====== Material to process
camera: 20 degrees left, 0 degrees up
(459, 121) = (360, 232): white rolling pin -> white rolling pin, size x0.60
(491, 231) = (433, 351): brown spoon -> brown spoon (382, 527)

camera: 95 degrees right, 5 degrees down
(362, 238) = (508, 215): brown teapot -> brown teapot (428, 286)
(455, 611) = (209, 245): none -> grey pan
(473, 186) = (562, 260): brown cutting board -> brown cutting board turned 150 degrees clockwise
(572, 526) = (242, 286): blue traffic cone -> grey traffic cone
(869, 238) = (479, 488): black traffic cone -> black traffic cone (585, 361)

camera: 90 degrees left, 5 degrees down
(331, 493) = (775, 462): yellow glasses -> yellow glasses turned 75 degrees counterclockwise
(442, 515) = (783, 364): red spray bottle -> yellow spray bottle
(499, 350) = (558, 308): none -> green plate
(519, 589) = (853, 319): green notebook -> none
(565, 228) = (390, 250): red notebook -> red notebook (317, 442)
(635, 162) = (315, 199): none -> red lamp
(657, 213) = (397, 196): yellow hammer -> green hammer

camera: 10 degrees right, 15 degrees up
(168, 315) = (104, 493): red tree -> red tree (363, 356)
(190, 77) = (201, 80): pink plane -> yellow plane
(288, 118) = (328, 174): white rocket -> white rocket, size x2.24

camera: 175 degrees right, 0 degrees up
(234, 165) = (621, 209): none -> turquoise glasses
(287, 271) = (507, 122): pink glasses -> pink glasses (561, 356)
============
*How to complete this task*: Lines above with the string "size" need to be found and copied.

*Response to this exercise*:
(459, 121) = (360, 232): white rolling pin -> white rolling pin, size x0.60
(288, 118) = (328, 174): white rocket -> white rocket, size x2.24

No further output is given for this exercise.